— What to do —
The records below are to be restated word for word, with their images omitted.

Supplied data: Begin

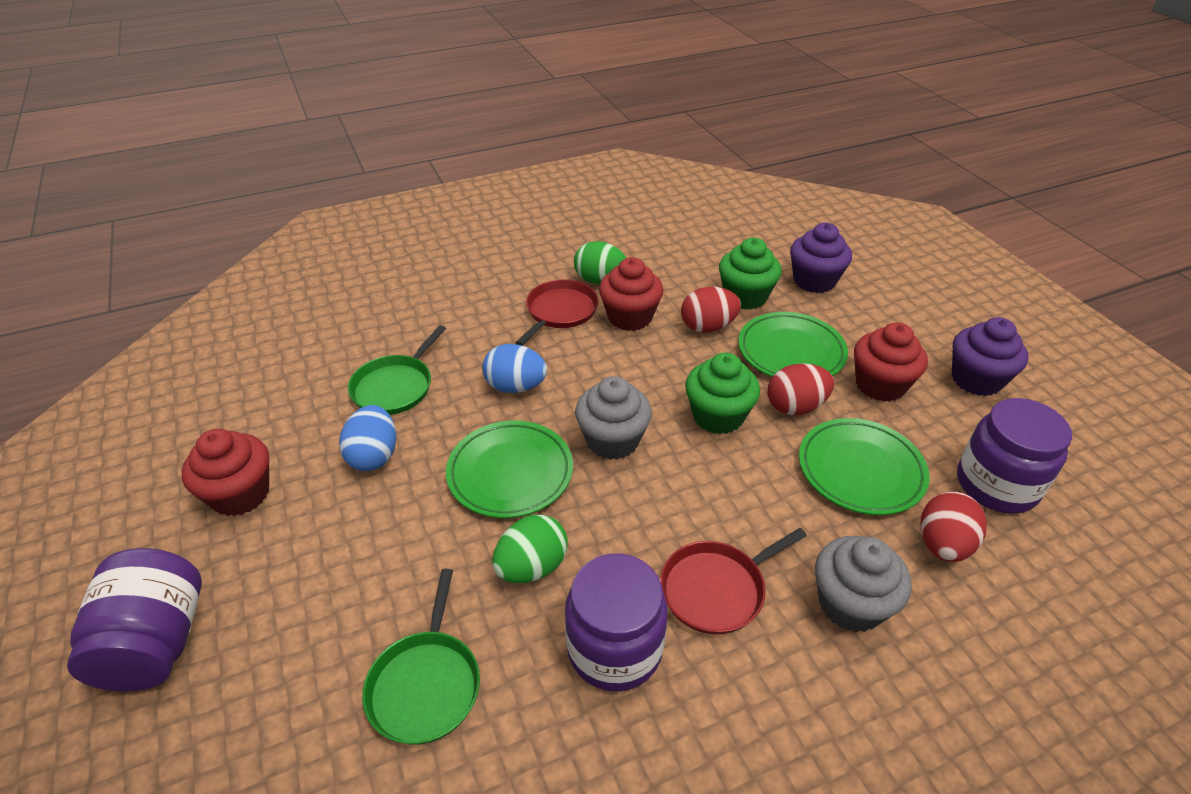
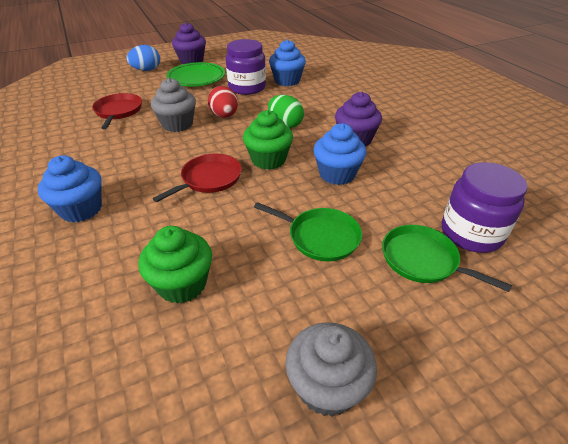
blue cupcake: 0 -> 3
blue egg: 2 -> 1
green egg: 2 -> 1
green plate: 3 -> 1
purple jar: 3 -> 2
red cupcake: 3 -> 0
red egg: 3 -> 1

Supplied data: End

— Final answer —
blue cupcake: 0 -> 3
blue egg: 2 -> 1
green egg: 2 -> 1
green plate: 3 -> 1
purple jar: 3 -> 2
red cupcake: 3 -> 0
red egg: 3 -> 1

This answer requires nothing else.